- [AIM OF THE EXERCISE]: This calls for a word-for-word copy of all the data, with each picture removed.

- [THE DATA]:

════════════════════

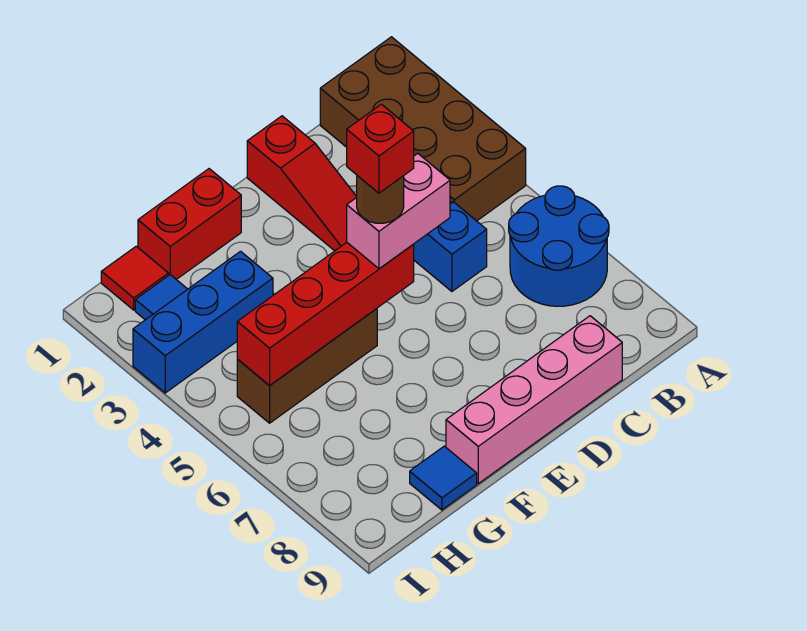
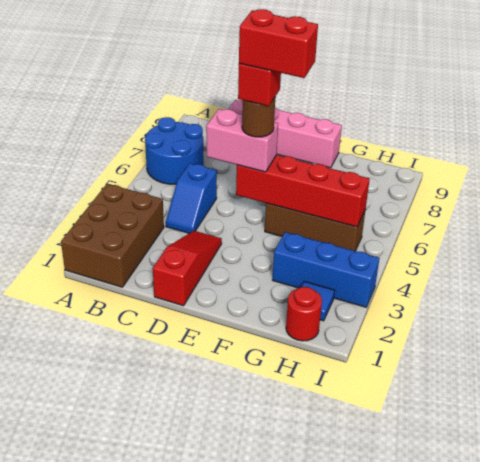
brown brick A1:B4 level 1 -> brown brick A1:B3 level 1
red brick F1:G1 level 1 -> red brick E5:F5 level 6
blue tile G9 level 1 -> none
red tile H1 level 1 -> red round brick H1 level 1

════════════════════

- [ANSWER TO THE EXERCISE]:
brown brick A1:B4 level 1 -> brown brick A1:B3 level 1
red brick F1:G1 level 1 -> red brick E5:F5 level 6
blue tile G9 level 1 -> none
red tile H1 level 1 -> red round brick H1 level 1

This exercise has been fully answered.